*Work instruction*.
Your reply should consist only of the lines from the one holding "orange triangle: (89, 186)" to the last line of the data below, written out exactly and without pictures.

Shape transformation data
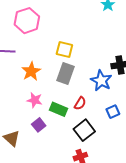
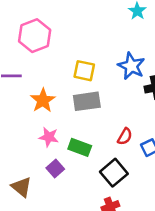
gray rectangle: (65, 74) -> (87, 101), turned 65
blue star: (101, 81) -> (131, 66), moved
red semicircle: (80, 103) -> (125, 136), moved

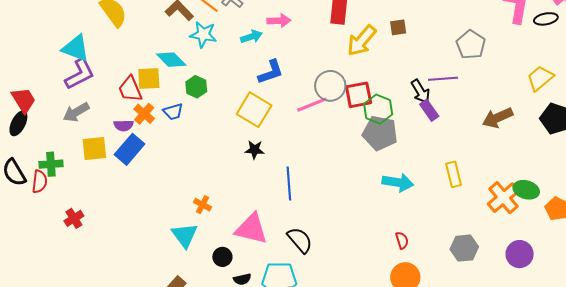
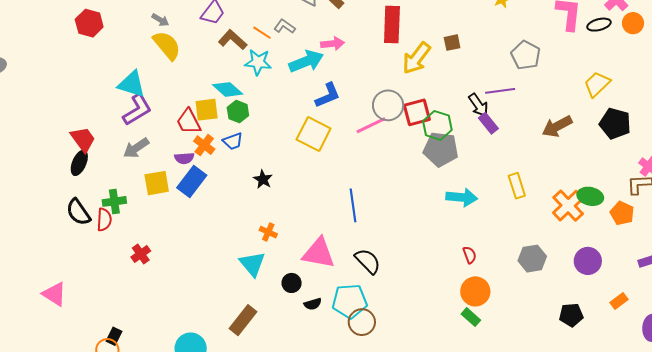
cyan arrow: (251, 37) -> (306, 61), size x1.6
green hexagon: (196, 87) -> (238, 112), moved
black star: (255, 150) -> (263, 179), moved, turned 30

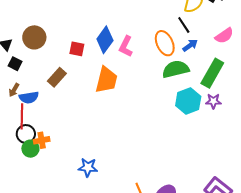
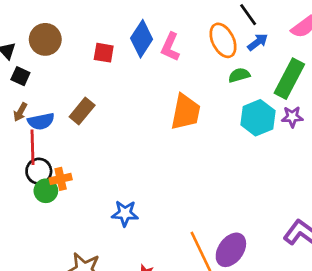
green semicircle: (176, 69) -> (239, 75), size x0.6
brown rectangle: (57, 77) -> (82, 111), moved
orange trapezoid: (106, 80) -> (186, 112), moved

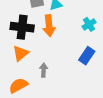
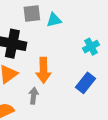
orange arrow: (49, 26) -> (43, 70), moved

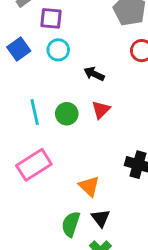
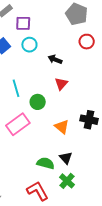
green circle: (67, 114) -> (38, 102), moved
orange triangle: (89, 186) -> (62, 127), moved
green semicircle: (71, 224) -> (46, 163), turned 90

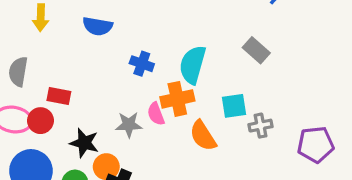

*Response area*.
orange triangle: (89, 186) -> (62, 127), moved
green semicircle: (71, 224) -> (46, 163), turned 90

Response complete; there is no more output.